Record extracts.
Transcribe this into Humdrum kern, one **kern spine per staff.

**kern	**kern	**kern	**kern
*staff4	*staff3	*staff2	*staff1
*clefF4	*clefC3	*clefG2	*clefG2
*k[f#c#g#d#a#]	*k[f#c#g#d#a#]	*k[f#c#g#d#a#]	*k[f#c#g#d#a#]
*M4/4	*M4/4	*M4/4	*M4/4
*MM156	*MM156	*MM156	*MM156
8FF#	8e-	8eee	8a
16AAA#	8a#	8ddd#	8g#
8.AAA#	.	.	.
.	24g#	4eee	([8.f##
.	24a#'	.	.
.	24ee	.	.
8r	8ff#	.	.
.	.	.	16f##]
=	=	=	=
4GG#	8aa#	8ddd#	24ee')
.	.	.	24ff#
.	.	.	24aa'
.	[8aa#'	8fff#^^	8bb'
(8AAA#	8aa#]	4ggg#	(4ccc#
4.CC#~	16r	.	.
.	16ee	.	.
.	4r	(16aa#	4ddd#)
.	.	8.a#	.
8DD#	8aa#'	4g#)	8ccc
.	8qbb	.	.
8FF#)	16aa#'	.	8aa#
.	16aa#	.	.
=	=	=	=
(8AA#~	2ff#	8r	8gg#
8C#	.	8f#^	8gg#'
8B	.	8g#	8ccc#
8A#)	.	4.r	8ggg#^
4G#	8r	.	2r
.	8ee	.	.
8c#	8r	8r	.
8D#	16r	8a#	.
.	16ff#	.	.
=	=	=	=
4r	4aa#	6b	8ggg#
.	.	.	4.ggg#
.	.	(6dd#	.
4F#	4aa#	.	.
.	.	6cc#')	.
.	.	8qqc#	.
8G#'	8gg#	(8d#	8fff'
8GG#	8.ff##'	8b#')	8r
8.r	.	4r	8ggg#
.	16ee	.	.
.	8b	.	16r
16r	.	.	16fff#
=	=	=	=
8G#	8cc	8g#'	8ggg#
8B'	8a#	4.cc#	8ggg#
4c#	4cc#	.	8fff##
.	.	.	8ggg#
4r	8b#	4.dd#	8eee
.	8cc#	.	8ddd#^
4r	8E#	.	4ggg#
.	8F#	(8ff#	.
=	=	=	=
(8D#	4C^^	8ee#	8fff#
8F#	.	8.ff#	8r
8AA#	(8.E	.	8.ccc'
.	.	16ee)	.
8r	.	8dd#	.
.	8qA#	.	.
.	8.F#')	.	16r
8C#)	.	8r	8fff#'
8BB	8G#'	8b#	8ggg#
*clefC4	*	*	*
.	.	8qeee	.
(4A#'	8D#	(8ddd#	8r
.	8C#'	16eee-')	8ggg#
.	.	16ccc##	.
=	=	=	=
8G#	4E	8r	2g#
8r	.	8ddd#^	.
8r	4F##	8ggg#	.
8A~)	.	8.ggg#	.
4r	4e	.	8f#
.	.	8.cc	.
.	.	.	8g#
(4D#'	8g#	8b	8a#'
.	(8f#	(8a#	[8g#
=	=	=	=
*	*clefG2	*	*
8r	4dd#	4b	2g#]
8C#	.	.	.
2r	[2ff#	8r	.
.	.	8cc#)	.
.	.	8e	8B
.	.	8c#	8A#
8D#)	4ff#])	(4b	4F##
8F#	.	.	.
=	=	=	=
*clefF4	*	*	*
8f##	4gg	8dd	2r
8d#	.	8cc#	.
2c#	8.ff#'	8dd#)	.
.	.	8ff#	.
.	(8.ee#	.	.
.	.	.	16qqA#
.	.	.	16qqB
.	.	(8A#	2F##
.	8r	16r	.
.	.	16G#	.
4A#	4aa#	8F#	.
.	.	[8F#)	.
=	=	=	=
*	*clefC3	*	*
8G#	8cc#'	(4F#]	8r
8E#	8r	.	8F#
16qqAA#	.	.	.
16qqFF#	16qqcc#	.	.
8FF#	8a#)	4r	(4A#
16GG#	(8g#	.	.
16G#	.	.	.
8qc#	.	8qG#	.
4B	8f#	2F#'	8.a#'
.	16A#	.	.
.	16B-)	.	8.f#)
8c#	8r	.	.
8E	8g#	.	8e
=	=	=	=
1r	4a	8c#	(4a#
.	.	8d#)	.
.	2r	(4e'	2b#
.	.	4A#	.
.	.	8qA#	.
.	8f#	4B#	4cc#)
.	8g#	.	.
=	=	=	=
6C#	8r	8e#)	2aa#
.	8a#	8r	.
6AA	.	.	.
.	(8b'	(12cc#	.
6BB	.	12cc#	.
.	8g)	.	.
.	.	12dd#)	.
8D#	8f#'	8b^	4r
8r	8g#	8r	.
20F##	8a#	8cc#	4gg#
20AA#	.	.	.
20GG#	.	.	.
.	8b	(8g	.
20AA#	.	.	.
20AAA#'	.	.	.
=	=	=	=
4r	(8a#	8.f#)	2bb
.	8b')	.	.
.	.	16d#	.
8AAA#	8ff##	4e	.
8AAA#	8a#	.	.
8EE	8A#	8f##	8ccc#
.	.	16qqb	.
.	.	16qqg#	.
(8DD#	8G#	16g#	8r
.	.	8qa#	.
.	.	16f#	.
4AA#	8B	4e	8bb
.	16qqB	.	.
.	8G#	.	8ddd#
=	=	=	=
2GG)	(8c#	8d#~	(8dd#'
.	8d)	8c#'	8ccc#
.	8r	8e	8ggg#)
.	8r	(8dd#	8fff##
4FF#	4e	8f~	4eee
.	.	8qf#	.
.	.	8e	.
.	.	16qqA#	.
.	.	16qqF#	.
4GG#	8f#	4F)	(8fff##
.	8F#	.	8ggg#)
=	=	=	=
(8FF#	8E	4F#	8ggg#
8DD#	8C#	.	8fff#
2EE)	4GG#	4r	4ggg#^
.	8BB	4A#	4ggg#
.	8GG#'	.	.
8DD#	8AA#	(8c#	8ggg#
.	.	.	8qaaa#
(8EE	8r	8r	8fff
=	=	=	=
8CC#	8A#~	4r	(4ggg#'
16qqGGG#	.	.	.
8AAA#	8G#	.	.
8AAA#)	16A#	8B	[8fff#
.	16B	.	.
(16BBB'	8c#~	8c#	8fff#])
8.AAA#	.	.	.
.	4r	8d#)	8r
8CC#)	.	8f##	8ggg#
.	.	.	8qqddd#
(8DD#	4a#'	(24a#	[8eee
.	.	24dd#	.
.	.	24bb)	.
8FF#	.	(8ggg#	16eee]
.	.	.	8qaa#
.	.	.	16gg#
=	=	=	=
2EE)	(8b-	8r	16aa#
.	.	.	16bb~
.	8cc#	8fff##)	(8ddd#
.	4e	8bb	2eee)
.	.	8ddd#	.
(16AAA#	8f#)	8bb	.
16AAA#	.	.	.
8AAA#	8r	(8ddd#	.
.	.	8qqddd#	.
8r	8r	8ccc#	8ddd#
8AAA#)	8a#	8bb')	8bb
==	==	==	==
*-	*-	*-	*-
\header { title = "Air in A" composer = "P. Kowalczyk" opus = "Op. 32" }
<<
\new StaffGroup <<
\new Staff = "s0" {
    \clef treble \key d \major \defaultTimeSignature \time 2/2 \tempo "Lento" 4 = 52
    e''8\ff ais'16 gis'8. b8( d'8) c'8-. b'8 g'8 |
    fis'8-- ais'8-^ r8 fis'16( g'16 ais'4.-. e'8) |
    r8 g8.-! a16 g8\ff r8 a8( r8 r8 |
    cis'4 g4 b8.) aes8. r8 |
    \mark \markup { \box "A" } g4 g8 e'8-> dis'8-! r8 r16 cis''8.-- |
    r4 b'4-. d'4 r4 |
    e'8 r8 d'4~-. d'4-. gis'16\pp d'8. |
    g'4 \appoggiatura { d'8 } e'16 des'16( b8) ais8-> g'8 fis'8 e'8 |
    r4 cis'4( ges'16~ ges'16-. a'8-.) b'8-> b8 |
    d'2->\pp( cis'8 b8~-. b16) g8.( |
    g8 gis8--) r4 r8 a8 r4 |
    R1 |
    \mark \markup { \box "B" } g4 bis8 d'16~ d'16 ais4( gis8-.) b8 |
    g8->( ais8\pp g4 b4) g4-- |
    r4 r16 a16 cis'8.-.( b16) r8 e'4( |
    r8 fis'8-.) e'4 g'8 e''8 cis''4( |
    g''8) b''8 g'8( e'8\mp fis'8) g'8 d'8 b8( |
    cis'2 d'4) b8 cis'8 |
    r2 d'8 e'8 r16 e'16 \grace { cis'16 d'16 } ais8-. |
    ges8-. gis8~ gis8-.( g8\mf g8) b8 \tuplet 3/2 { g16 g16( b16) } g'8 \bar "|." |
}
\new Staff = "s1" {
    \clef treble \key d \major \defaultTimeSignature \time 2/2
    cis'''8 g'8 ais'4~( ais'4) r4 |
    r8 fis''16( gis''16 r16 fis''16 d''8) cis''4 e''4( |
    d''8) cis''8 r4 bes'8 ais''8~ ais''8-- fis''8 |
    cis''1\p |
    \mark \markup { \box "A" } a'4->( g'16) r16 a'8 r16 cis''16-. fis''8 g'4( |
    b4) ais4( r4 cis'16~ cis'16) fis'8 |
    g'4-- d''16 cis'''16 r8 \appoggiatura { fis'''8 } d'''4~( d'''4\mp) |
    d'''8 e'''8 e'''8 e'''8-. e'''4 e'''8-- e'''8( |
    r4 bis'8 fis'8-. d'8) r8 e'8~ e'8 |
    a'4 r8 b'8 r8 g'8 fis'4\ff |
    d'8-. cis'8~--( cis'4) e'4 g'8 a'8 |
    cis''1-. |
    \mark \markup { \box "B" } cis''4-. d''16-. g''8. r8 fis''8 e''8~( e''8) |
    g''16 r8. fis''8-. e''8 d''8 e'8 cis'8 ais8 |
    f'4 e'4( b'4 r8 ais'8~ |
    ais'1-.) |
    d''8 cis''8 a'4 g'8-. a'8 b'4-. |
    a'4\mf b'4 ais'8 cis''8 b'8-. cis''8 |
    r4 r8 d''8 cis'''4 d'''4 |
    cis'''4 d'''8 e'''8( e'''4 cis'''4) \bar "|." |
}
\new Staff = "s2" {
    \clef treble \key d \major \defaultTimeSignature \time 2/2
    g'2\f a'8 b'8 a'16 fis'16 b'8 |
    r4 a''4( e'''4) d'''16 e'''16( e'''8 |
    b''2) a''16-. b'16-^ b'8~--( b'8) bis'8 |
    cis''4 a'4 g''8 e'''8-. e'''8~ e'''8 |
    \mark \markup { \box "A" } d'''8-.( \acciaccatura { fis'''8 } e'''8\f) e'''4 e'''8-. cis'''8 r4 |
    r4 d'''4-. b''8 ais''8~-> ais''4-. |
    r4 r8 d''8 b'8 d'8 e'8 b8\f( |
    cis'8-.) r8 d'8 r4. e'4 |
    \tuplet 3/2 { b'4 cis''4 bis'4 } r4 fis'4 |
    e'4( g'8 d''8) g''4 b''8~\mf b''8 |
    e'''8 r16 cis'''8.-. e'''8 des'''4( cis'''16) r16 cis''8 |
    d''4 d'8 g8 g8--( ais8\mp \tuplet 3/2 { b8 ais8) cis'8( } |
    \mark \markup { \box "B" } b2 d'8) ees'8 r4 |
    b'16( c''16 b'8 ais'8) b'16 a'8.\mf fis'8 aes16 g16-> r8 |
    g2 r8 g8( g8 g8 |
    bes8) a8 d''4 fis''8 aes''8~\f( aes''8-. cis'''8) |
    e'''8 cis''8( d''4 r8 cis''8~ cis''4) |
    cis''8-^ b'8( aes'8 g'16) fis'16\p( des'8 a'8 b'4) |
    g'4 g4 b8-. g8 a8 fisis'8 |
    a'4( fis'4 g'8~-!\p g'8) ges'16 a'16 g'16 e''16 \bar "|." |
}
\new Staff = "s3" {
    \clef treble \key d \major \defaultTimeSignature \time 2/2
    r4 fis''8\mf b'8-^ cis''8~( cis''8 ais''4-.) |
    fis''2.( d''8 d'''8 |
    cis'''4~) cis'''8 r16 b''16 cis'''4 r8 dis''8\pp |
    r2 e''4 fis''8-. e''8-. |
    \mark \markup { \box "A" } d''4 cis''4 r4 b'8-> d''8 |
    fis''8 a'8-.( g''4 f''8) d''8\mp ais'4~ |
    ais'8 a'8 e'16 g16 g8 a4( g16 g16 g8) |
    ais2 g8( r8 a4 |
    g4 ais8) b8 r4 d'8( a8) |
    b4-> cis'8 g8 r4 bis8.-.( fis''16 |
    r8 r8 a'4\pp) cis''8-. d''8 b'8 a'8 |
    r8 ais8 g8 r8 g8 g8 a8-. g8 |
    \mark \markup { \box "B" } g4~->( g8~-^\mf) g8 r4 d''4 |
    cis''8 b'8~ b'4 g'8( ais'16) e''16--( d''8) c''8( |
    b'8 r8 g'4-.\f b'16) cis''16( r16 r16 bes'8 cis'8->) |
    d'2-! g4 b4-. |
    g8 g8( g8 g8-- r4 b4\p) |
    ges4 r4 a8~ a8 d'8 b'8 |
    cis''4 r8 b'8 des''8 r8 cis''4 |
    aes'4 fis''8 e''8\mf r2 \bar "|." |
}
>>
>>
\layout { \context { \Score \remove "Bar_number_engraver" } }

Do this. From the lines above, pull out every one that contains the string "mark", matching case exactly, and copy each in full.

Finished answer.
    \mark \markup { \box "A" } g4 g8 e'8-> dis'8-! r8 r16 cis''8.-- |
    \mark \markup { \box "B" } g4 bis8 d'16~ d'16 ais4( gis8-.) b8 |
    \mark \markup { \box "A" } a'4->( g'16) r16 a'8 r16 cis''16-. fis''8 g'4( |
    \mark \markup { \box "B" } cis''4-. d''16-. g''8. r8 fis''8 e''8~( e''8) |
    \mark \markup { \box "A" } d'''8-.( \acciaccatura { fis'''8 } e'''8\f) e'''4 e'''8-. cis'''8 r4 |
    \mark \markup { \box "B" } b2 d'8) ees'8 r4 |
    \mark \markup { \box "A" } d''4 cis''4 r4 b'8-> d''8 |
    \mark \markup { \box "B" } g4~->( g8~-^\mf) g8 r4 d''4 |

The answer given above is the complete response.